**WORK REQUEST**: Your copy should match the records exactly, except that it contains no pictures.

Before-and-after object lists:
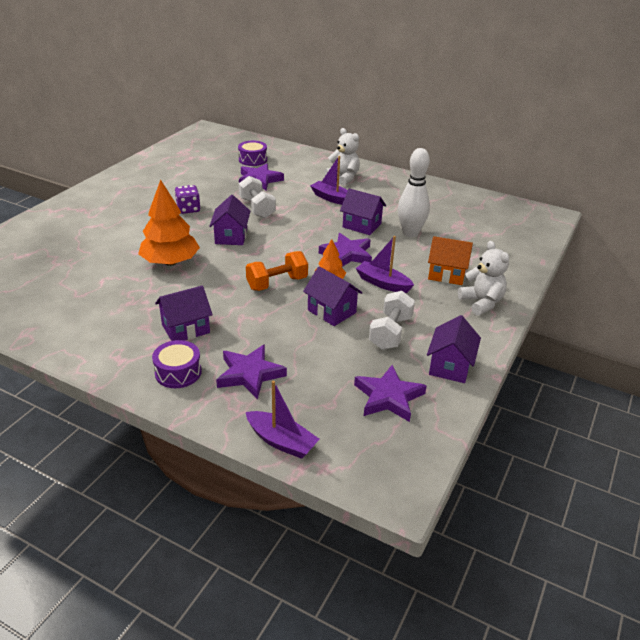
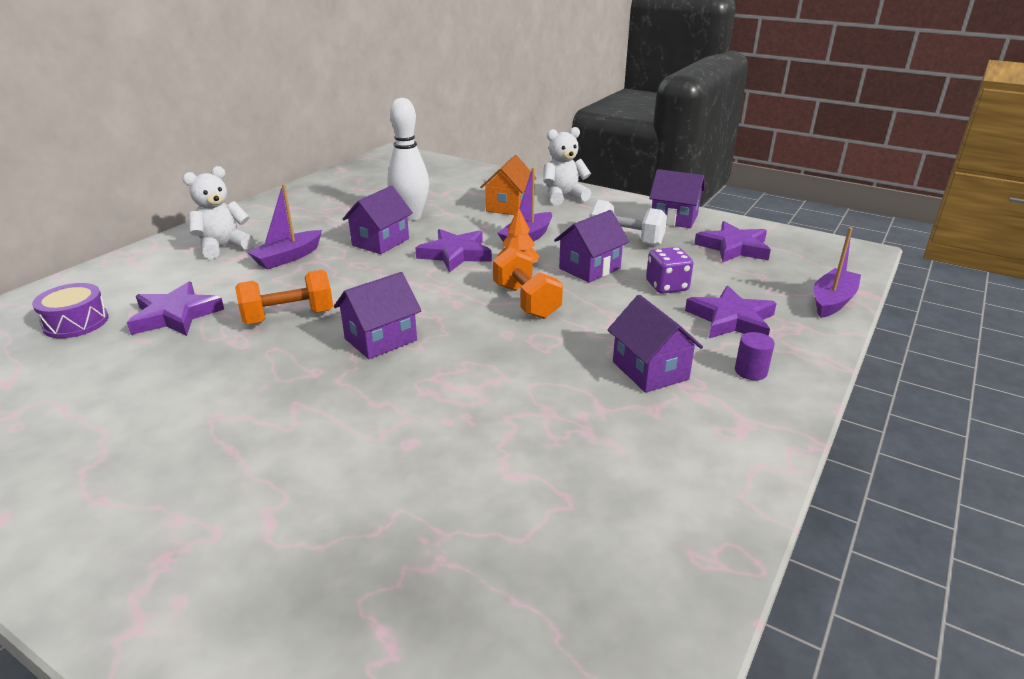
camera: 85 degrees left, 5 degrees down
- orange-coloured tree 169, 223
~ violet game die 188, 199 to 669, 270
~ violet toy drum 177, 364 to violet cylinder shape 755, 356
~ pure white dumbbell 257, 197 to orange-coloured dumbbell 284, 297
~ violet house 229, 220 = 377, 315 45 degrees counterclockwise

**WRITTEN SOLUTION**:
camera: 85 degrees left, 5 degrees down
- orange-coloured tree 169, 223
~ violet game die 188, 199 to 669, 270
~ violet toy drum 177, 364 to violet cylinder shape 755, 356
~ pure white dumbbell 257, 197 to orange-coloured dumbbell 284, 297
~ violet house 229, 220 = 377, 315 45 degrees counterclockwise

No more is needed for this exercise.